• **What is needed**
Extract every line from the rows below that tells how a shape moved or turned, keeping each one word for word. Leave the pictures out of your answer.

─── Exercise input

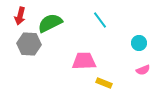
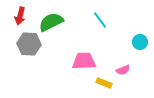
green semicircle: moved 1 px right, 1 px up
cyan circle: moved 1 px right, 1 px up
pink semicircle: moved 20 px left
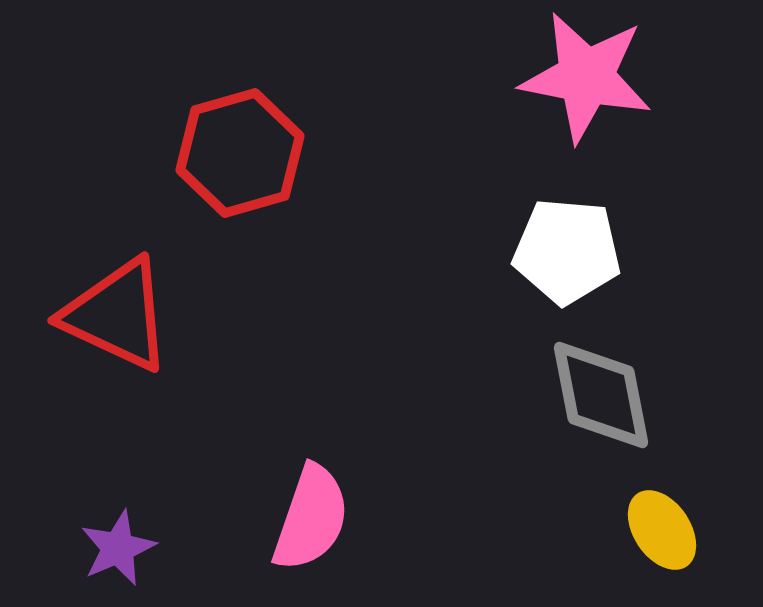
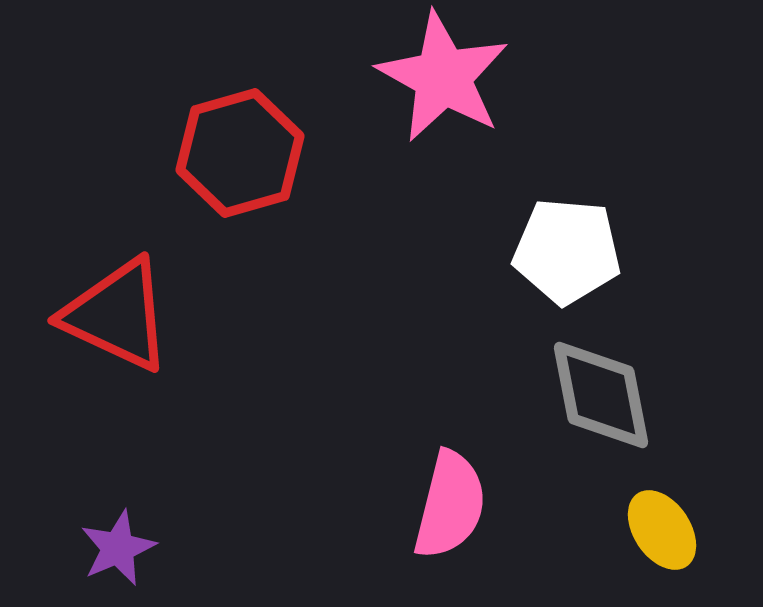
pink star: moved 143 px left; rotated 18 degrees clockwise
pink semicircle: moved 139 px right, 13 px up; rotated 5 degrees counterclockwise
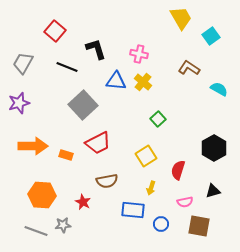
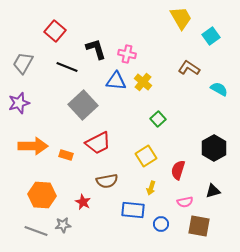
pink cross: moved 12 px left
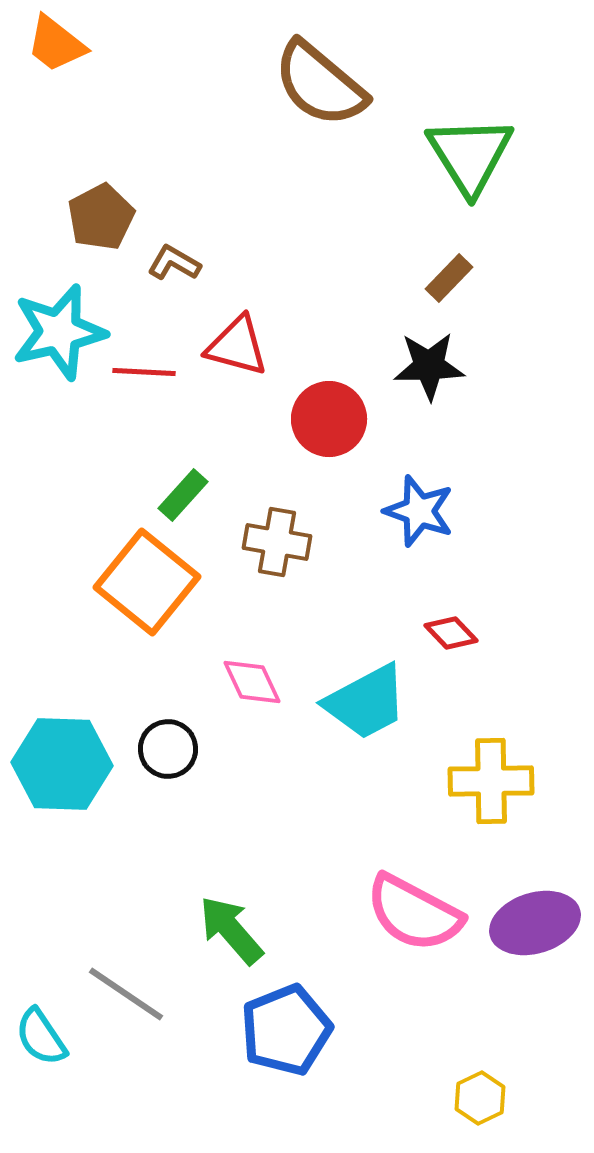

──────

• **Response to this exercise**
green semicircle: moved 1 px right, 1 px up
cyan circle: moved 1 px right, 1 px up
pink semicircle: moved 20 px left
pink star: moved 143 px left; rotated 18 degrees clockwise
pink semicircle: moved 139 px right, 13 px up; rotated 5 degrees counterclockwise
pink cross: moved 12 px left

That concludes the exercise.